> _Source data_
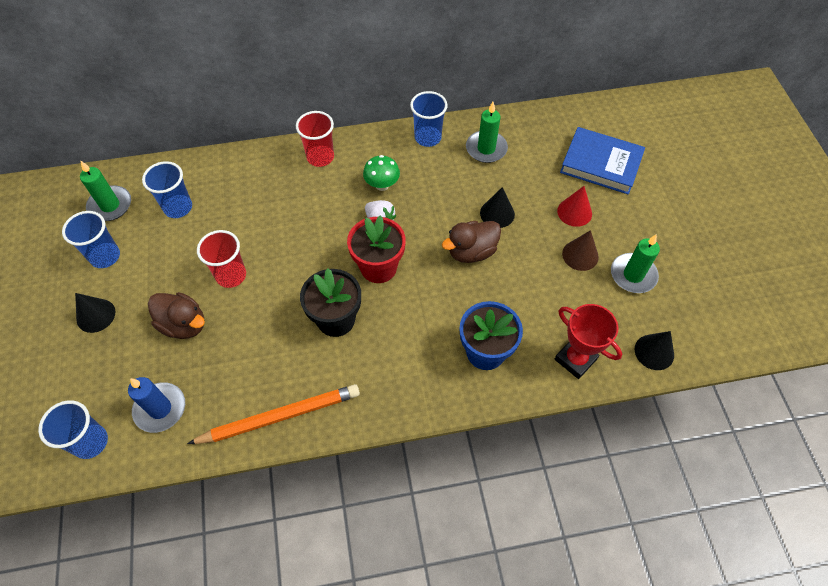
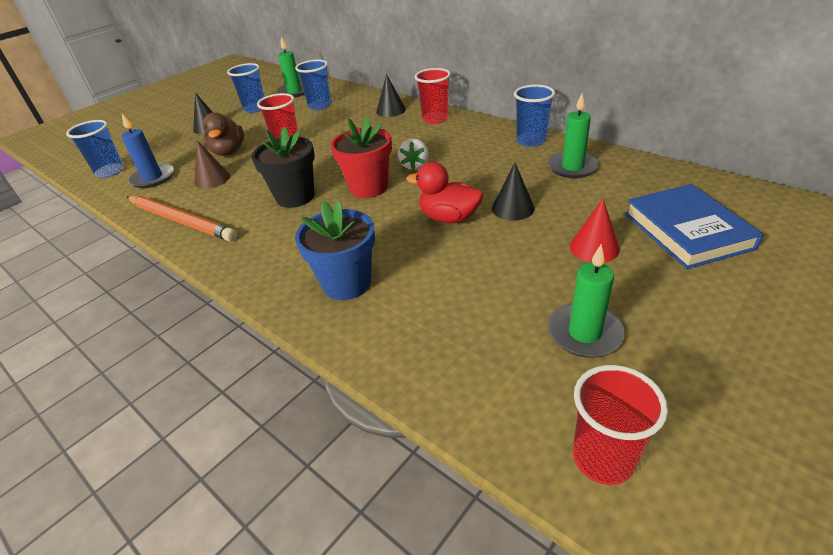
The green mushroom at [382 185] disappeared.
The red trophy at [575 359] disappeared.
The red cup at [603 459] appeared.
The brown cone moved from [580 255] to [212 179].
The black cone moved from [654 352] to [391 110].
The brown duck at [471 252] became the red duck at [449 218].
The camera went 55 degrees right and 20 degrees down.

> _Your instructions_
Nothing but the lines from the one containing "The red trophy at [575 359] disappeared." through the last line of the data above should be given again, each exactly as it stands.

> _Task response_
The red trophy at [575 359] disappeared.
The red cup at [603 459] appeared.
The brown cone moved from [580 255] to [212 179].
The black cone moved from [654 352] to [391 110].
The brown duck at [471 252] became the red duck at [449 218].
The camera went 55 degrees right and 20 degrees down.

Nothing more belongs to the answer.